Task statement ▸ Nothing but the text belongs in the answer: the listing below, copied exactly, without pictures.

Given data ▸
* * * * * * * * *

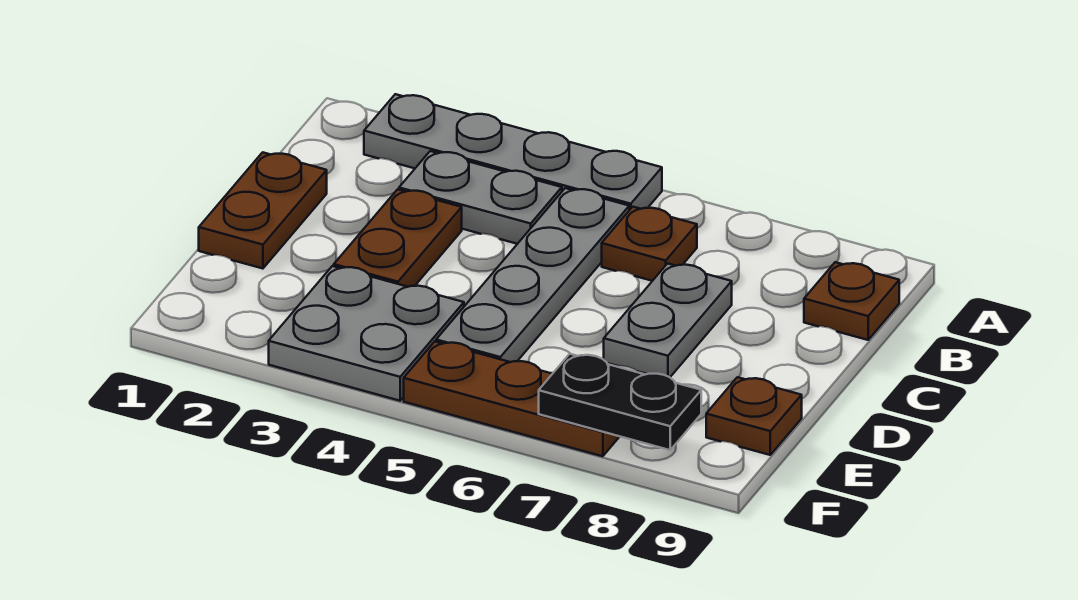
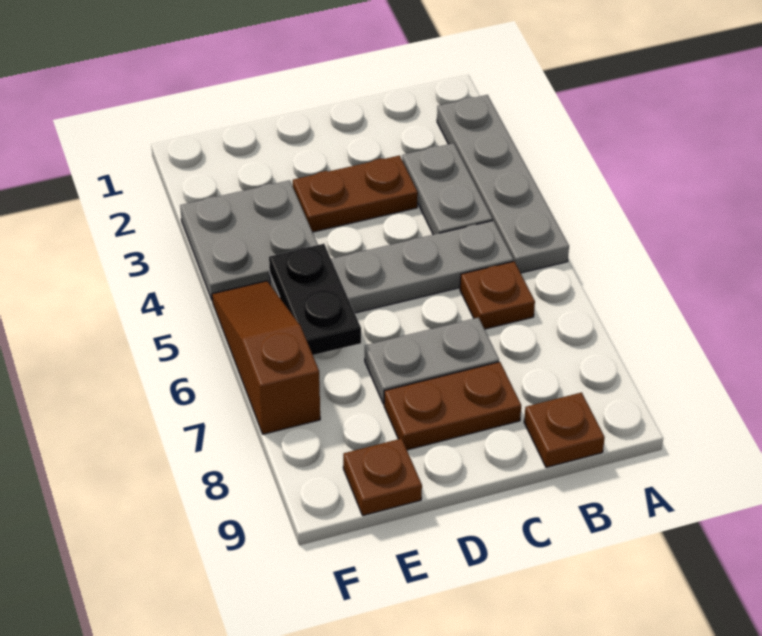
brown plate C1:D1 level 1 -> brown plate C8:D8 level 1
brown plate F5:F7 level 1 -> brown slope F5:F7 level 1 top 7
black plate F7:F8 level 2 -> black plate E5:E6 level 2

* * * * * * * * *

Result of the task ▸
brown plate C1:D1 level 1 -> brown plate C8:D8 level 1
brown plate F5:F7 level 1 -> brown slope F5:F7 level 1 top 7
black plate F7:F8 level 2 -> black plate E5:E6 level 2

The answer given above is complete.